**WORK TASK:** In the data that follows, find the line with "change=shifted; old=clock/green; first_place=632,245;"; transcribe it, every later line up to the one with "change=new; new=stacking toy/white;", and that line as well, exactly and with no others.

(Saved data entries)
++++++++

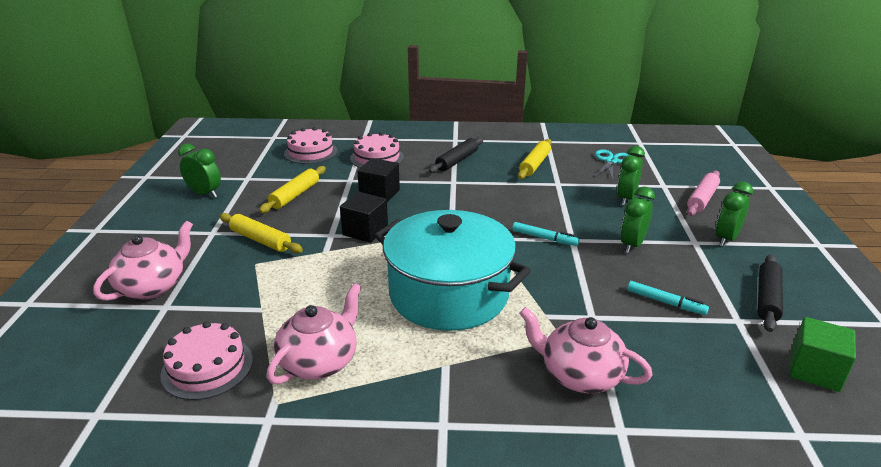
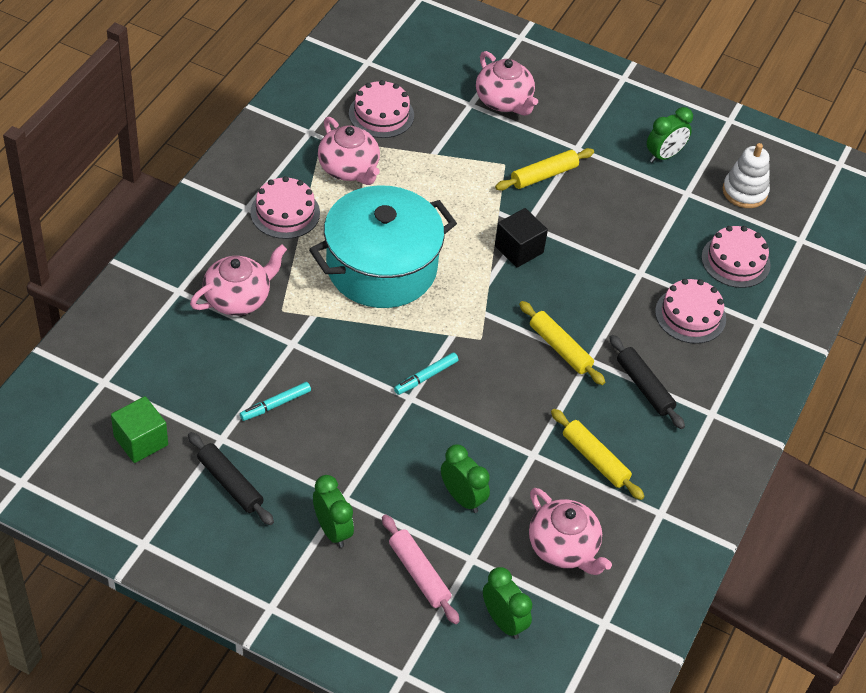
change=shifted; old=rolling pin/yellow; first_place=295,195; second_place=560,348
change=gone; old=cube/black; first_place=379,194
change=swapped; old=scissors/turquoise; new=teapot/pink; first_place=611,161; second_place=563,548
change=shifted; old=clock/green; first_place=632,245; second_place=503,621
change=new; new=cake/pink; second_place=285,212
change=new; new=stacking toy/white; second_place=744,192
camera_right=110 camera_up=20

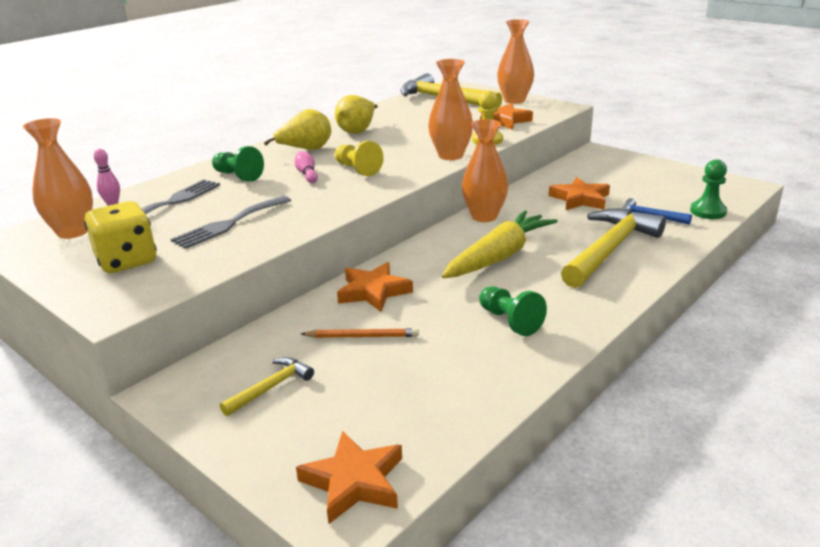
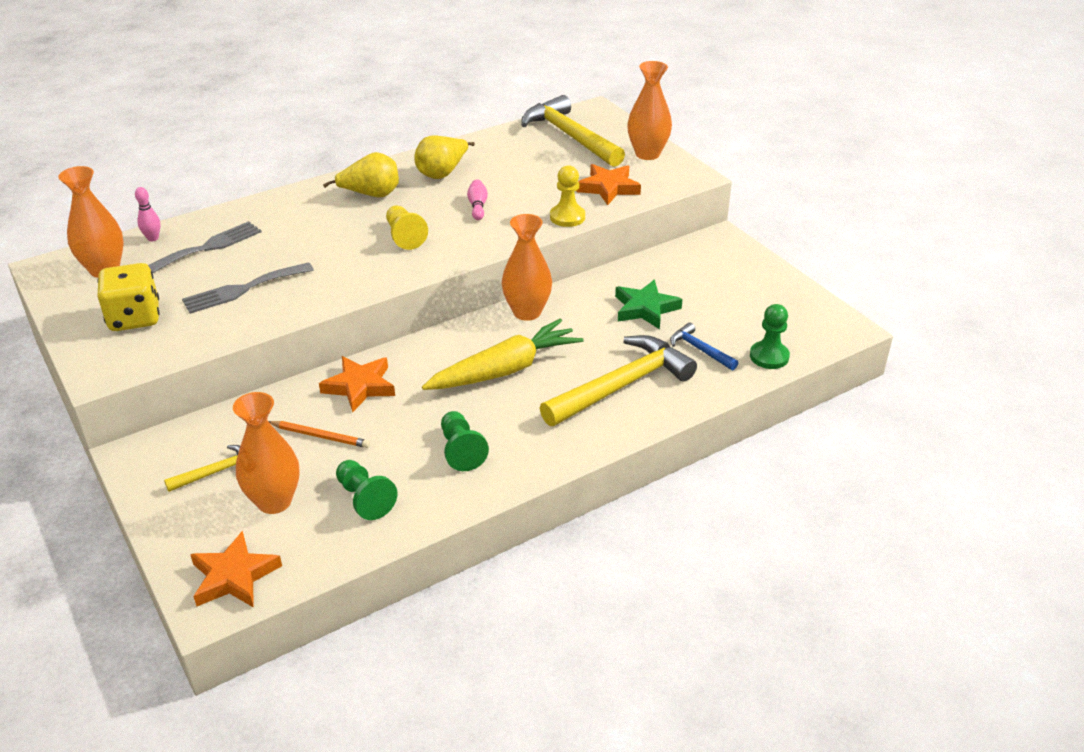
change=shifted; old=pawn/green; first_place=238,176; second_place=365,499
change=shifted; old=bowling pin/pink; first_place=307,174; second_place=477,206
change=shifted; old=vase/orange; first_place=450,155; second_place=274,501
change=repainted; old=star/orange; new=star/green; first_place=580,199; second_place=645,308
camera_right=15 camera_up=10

++++++++

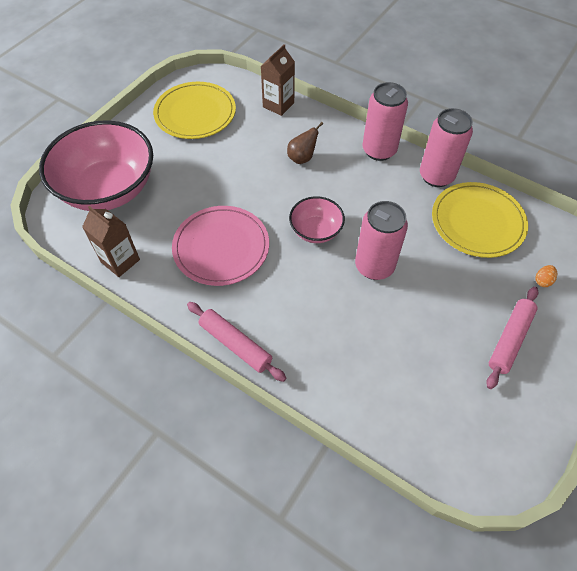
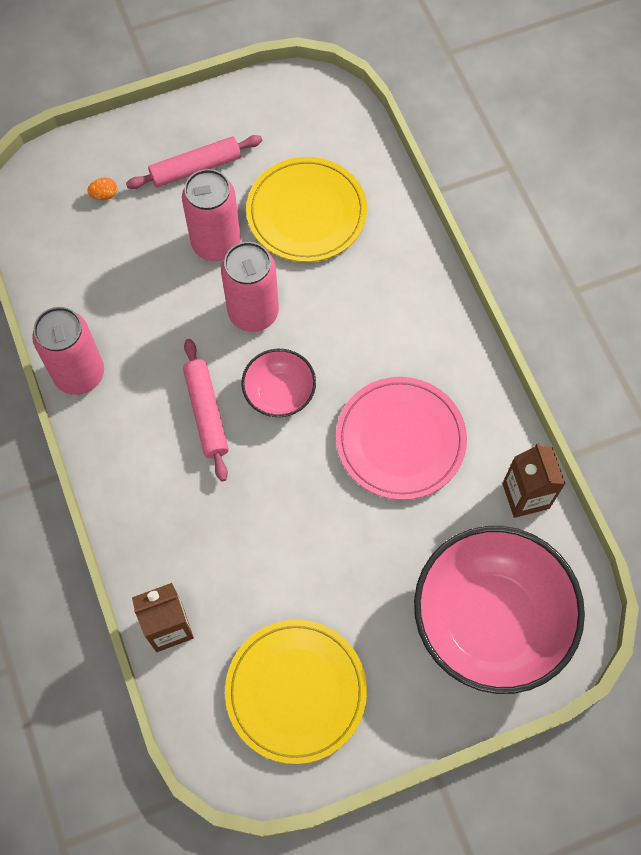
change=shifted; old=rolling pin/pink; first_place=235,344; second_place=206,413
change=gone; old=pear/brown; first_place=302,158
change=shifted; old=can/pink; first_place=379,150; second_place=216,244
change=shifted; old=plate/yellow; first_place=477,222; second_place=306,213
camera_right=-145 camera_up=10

++++++++

**YOUR SOLUTION:**
change=shifted; old=clock/green; first_place=632,245; second_place=503,621
change=new; new=cake/pink; second_place=285,212
change=new; new=stacking toy/white; second_place=744,192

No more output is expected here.